■ Required action
In the listing below, which lines contain the string "left"? Copy them all.

■ Exercise input
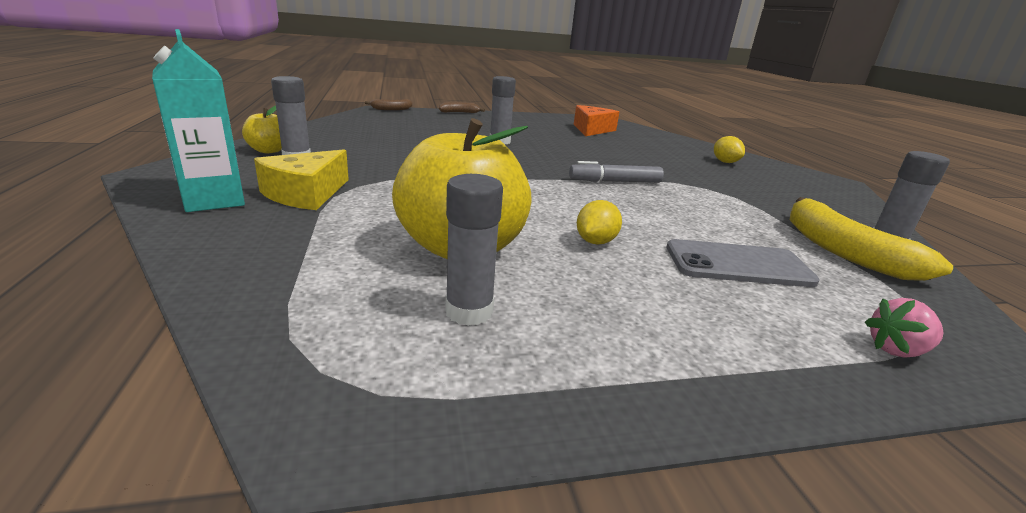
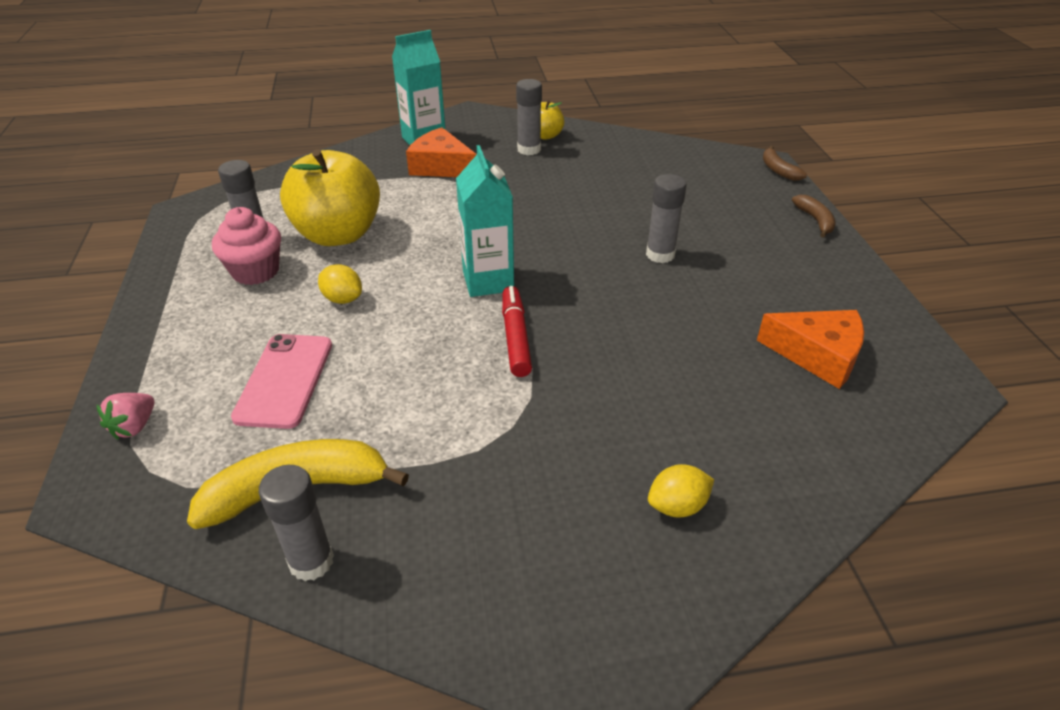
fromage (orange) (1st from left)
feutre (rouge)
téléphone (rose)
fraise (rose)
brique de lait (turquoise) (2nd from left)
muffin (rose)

■ Response box
fromage (orange) (1st from left)
brique de lait (turquoise) (2nd from left)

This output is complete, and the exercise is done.